* **What you have to do**:
I'd like the full listing transcribed exactly, with no images included.

* **Supplied data**:
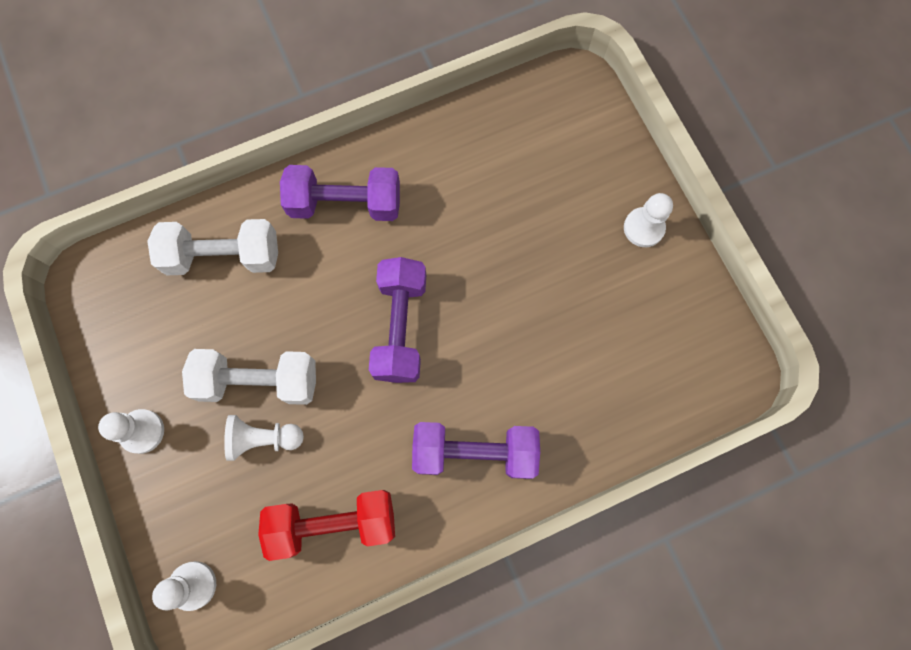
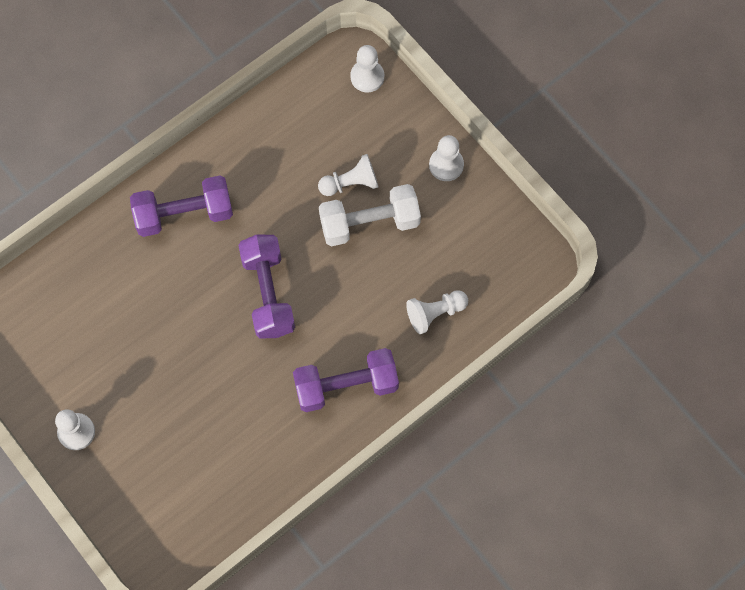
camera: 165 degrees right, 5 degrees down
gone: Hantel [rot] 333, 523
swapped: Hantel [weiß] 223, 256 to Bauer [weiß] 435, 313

* **Written answer**:
camera: 165 degrees right, 5 degrees down
gone: Hantel [rot] 333, 523
swapped: Hantel [weiß] 223, 256 to Bauer [weiß] 435, 313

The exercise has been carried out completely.